> [What is needed]:
Would you please retype, exactly, the lines of the listing below between the line with "brown line at (183, 16): moved" and the line with "cyan rectangle at", inclusive?

> [Supplied records]:
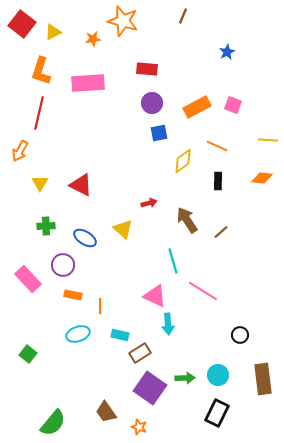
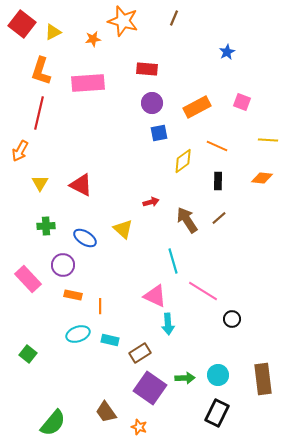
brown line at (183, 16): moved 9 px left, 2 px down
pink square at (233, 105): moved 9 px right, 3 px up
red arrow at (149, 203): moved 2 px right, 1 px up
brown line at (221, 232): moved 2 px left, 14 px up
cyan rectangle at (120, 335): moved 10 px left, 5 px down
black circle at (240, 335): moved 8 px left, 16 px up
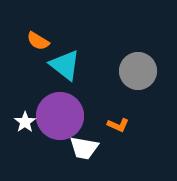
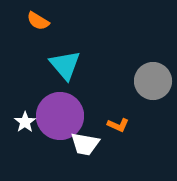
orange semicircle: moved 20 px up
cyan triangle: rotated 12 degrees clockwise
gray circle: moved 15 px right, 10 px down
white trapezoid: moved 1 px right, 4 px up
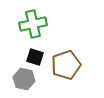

---

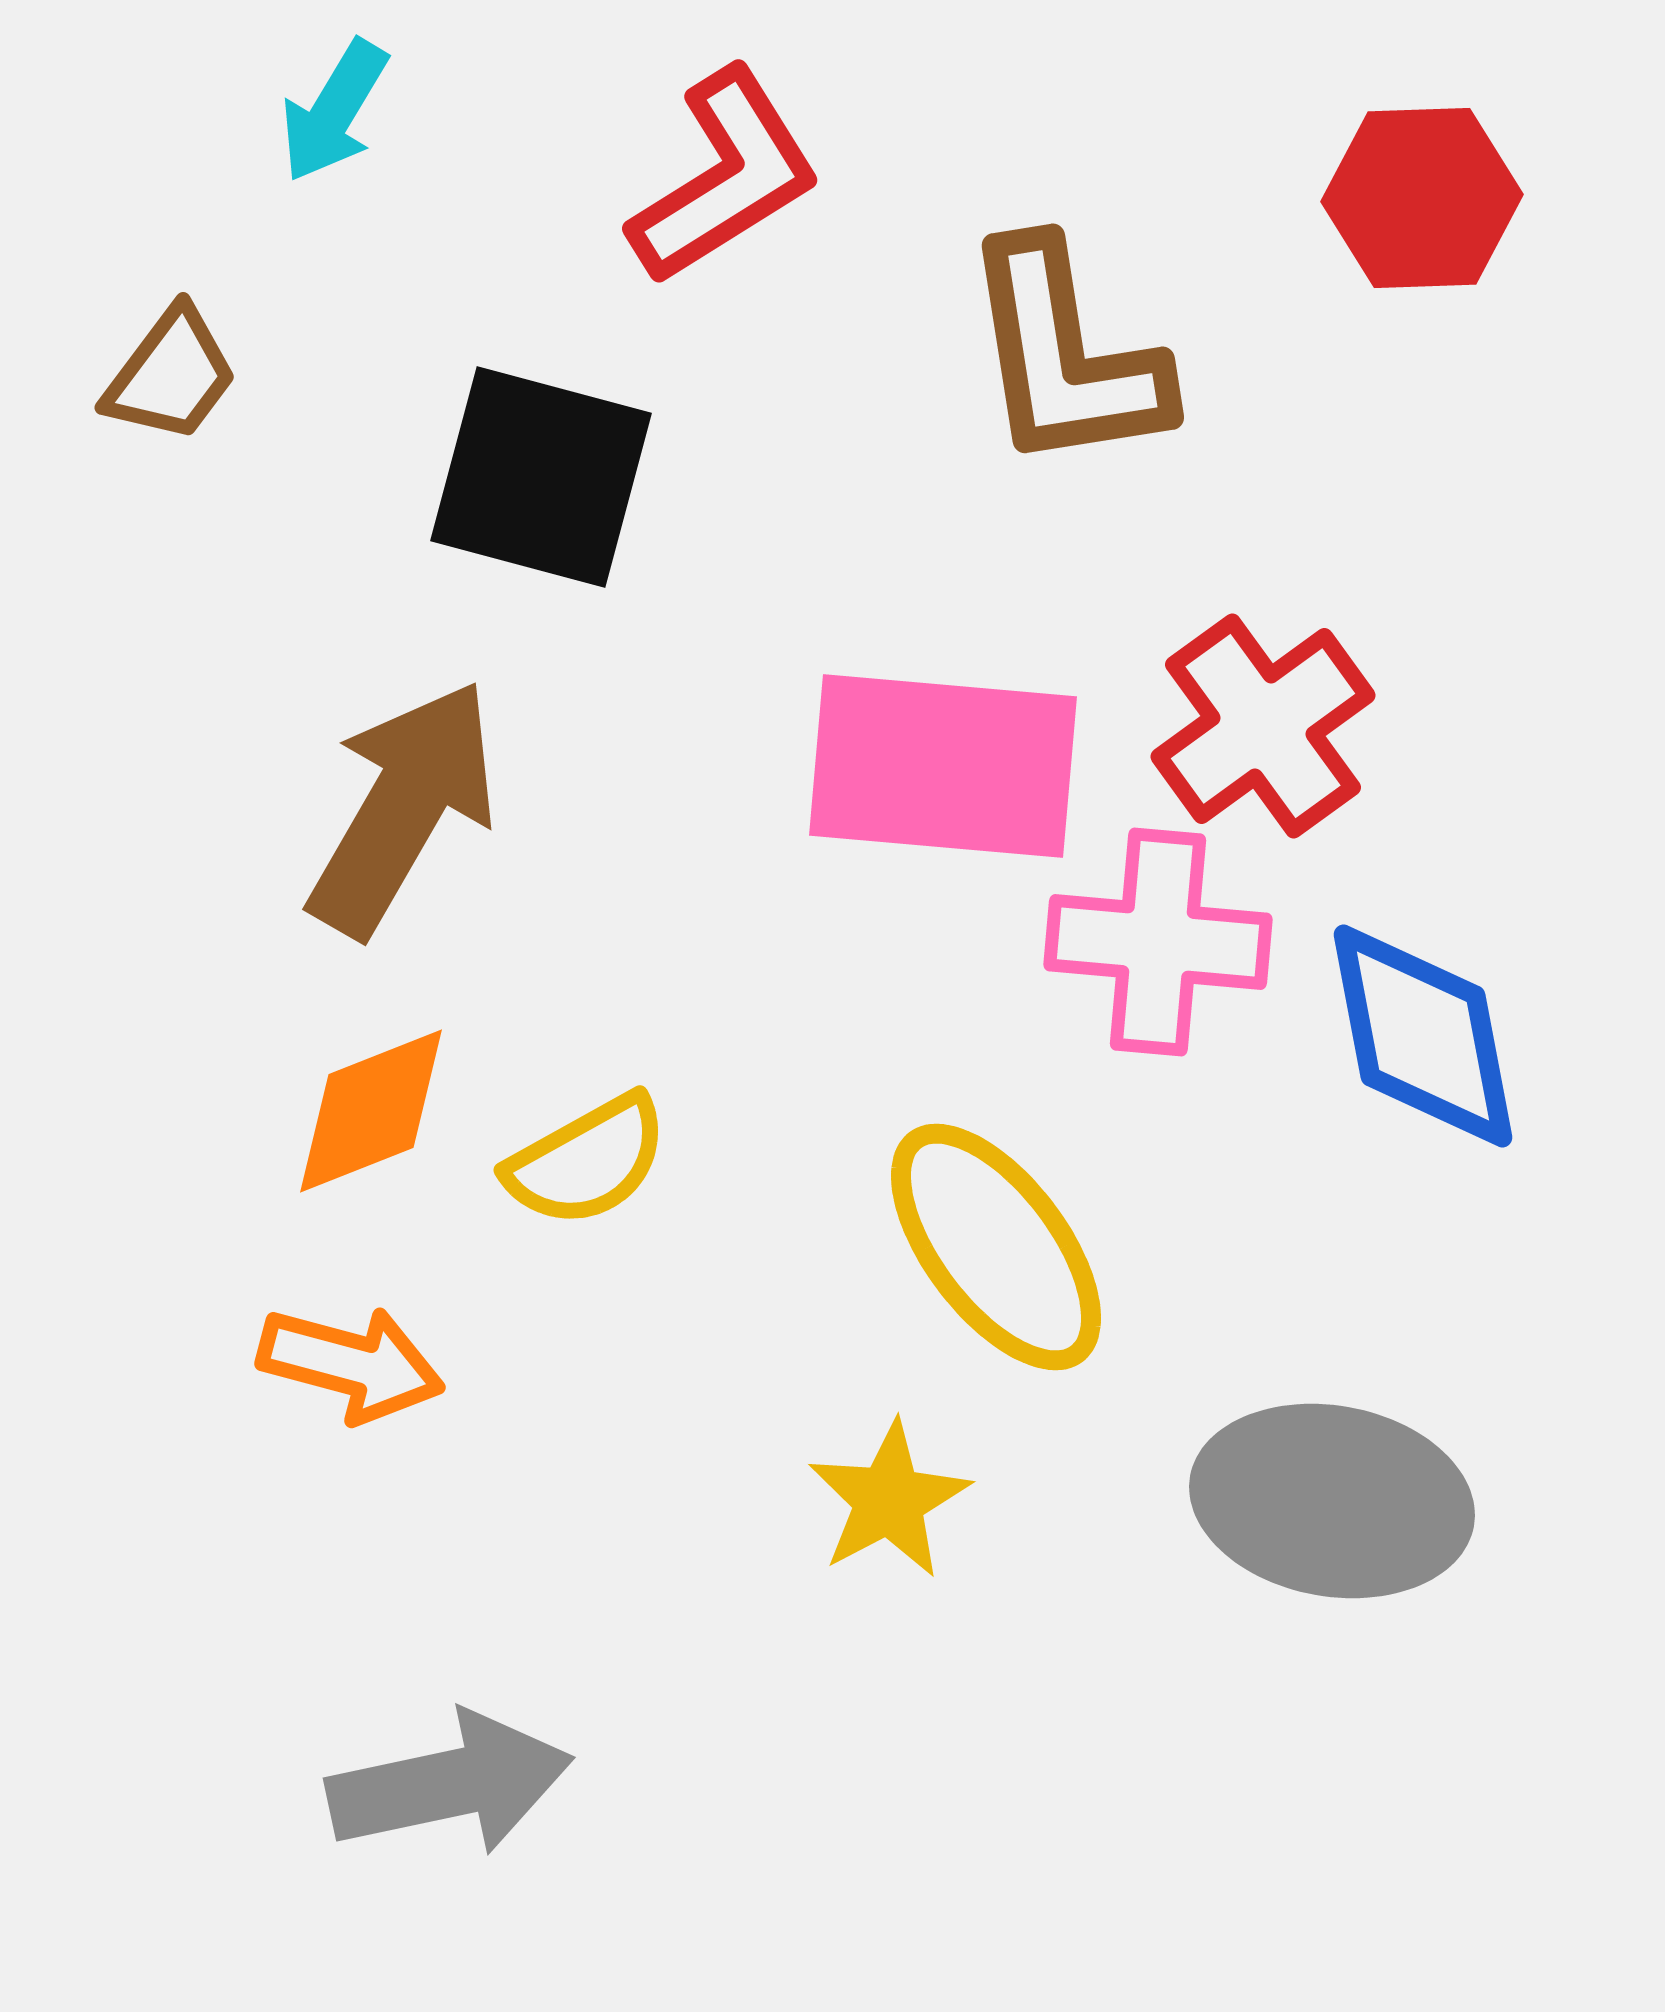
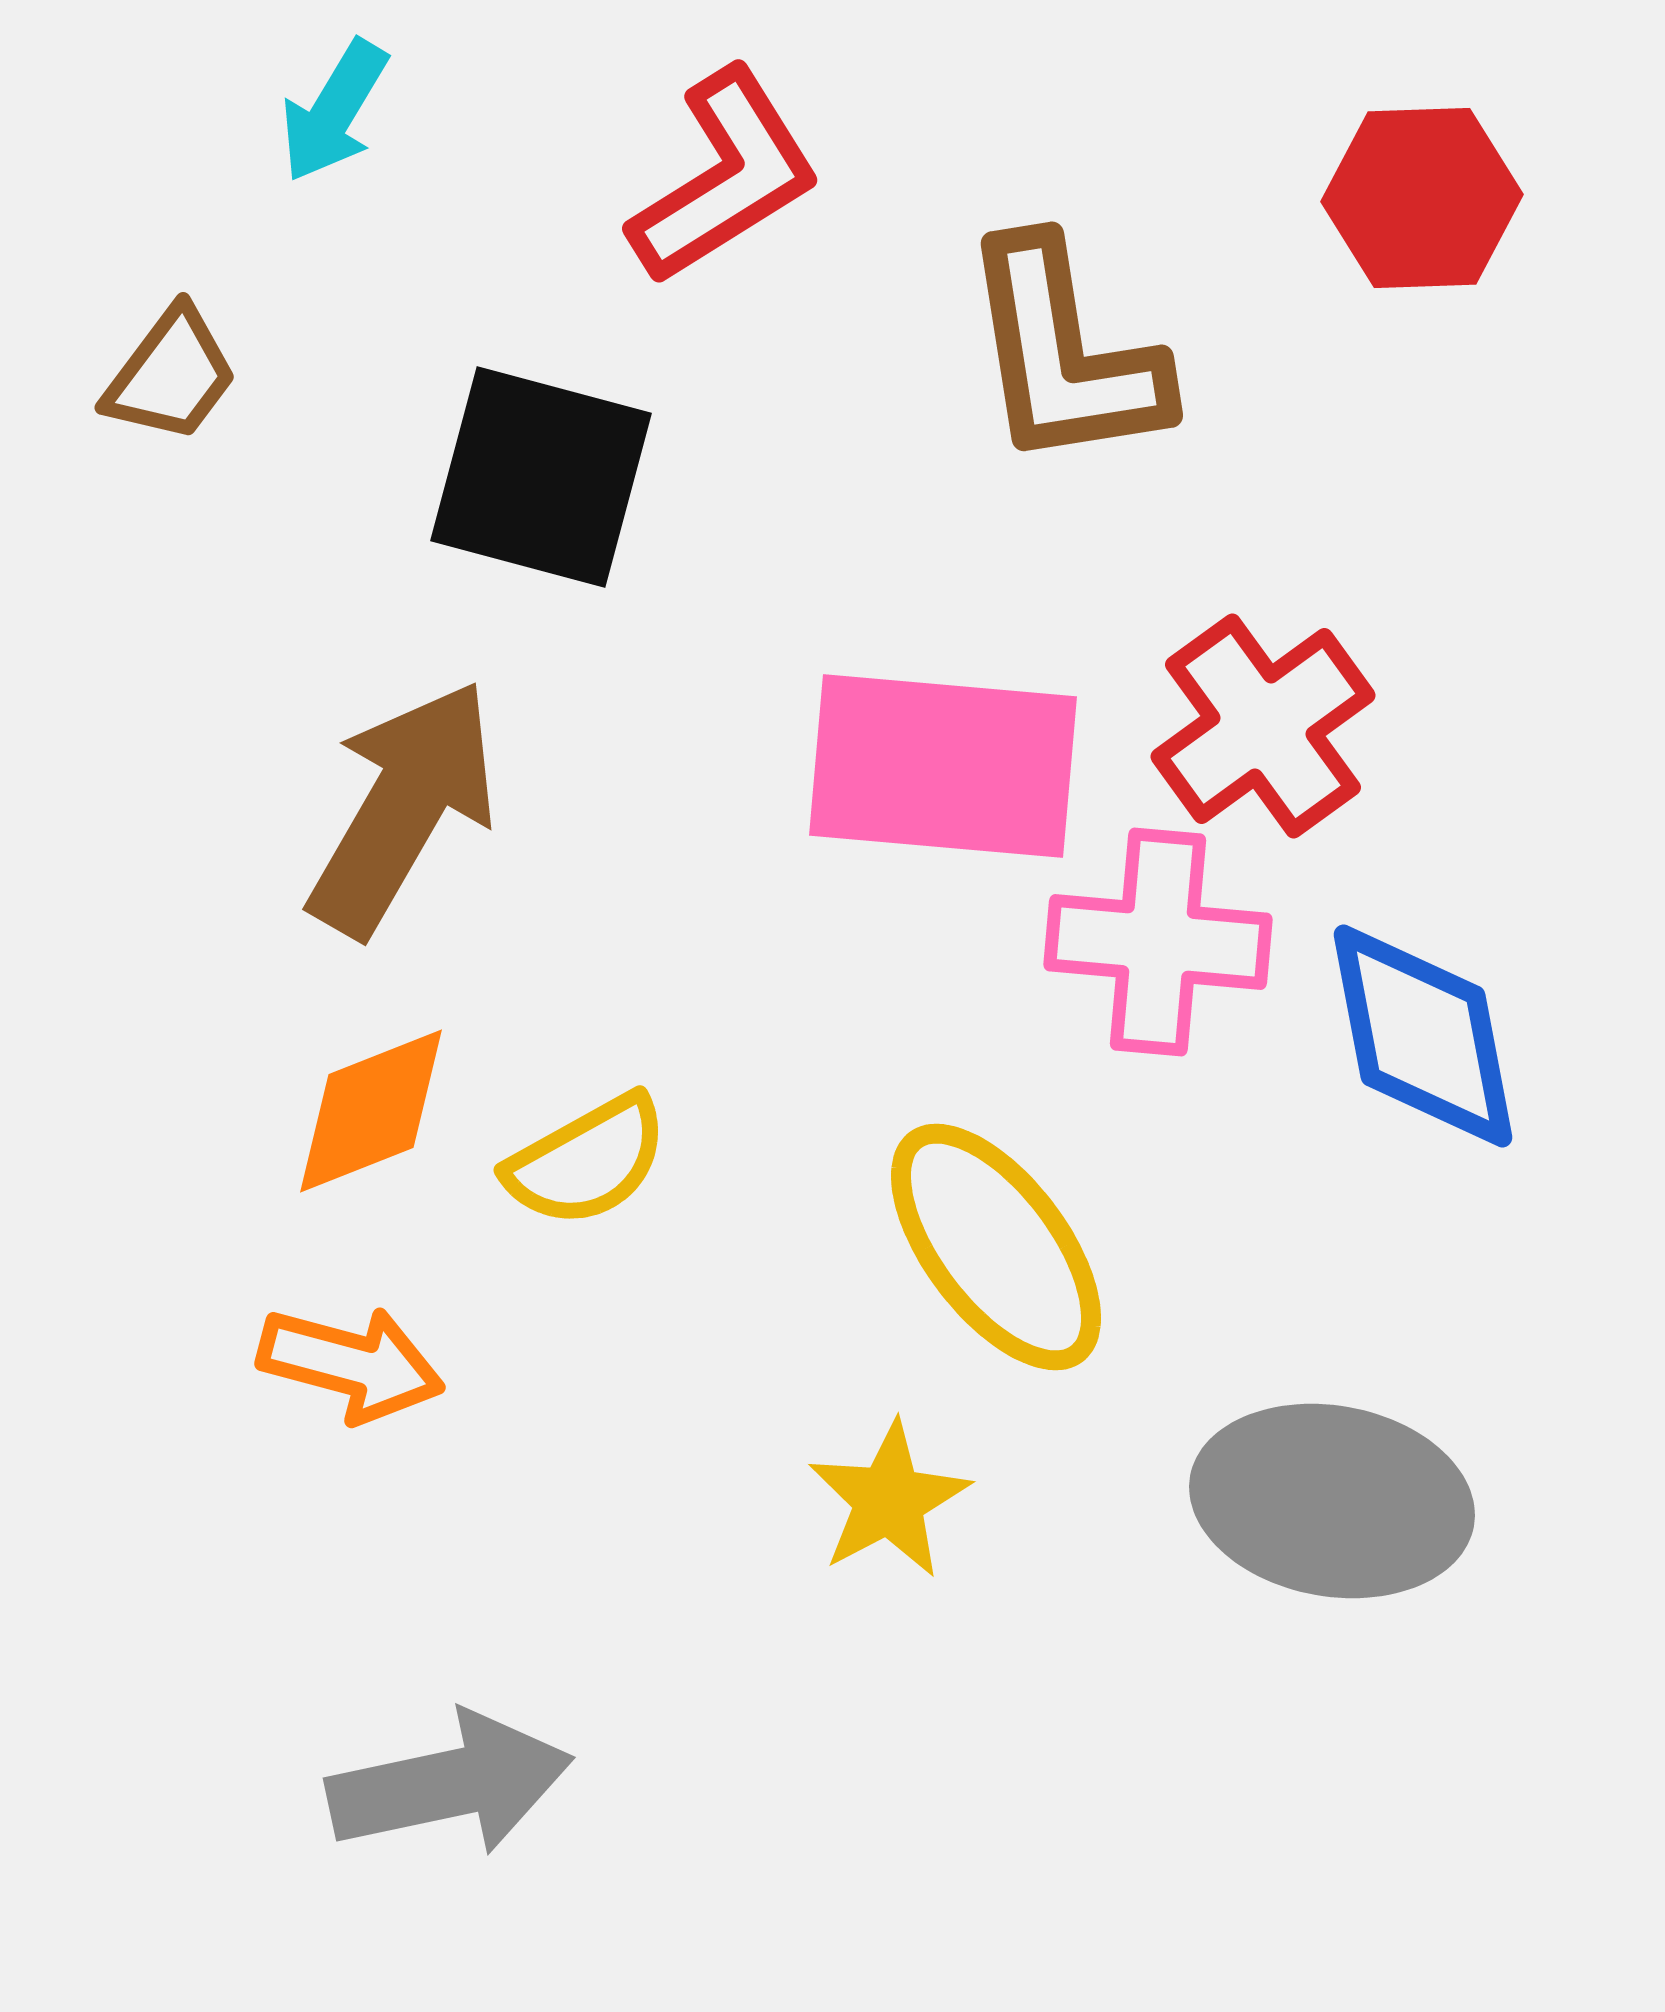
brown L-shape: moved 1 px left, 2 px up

> [Task answer]:
brown line at (183, 16): moved 9 px left, 2 px down
pink square at (233, 105): moved 9 px right, 3 px up
red arrow at (149, 203): moved 2 px right, 1 px up
brown line at (221, 232): moved 2 px left, 14 px up
cyan rectangle at (120, 335): moved 10 px left, 5 px down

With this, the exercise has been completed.